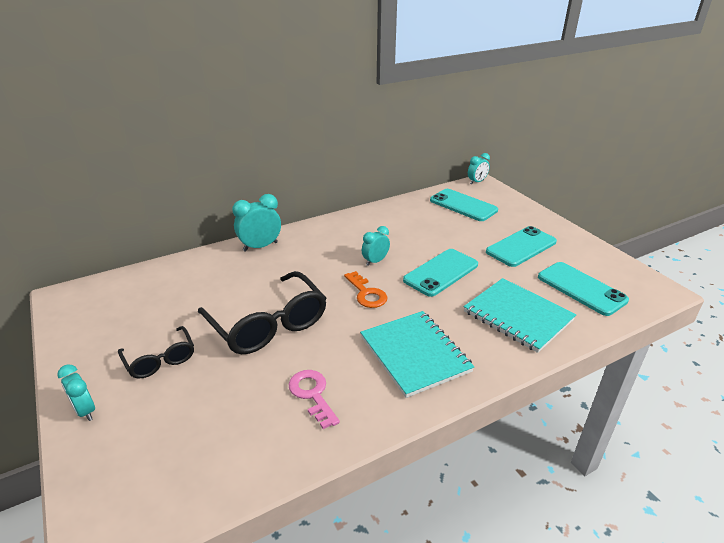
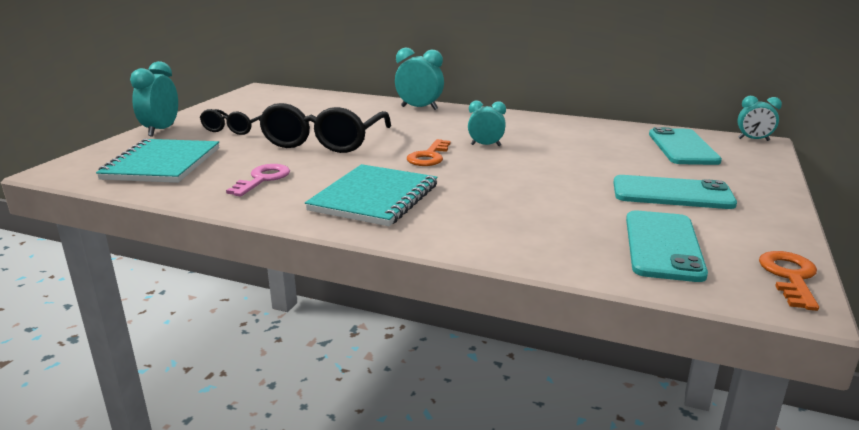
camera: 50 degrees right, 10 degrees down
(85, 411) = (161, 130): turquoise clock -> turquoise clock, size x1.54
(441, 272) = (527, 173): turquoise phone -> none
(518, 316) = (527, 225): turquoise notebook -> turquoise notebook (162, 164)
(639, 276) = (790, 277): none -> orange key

What the task requires — Give an exact copy of every line from the one holding "(441, 272) = (527, 173): turquoise" through the end of the records, both included, and no other lines.

Exercise output —
(441, 272) = (527, 173): turquoise phone -> none
(518, 316) = (527, 225): turquoise notebook -> turquoise notebook (162, 164)
(639, 276) = (790, 277): none -> orange key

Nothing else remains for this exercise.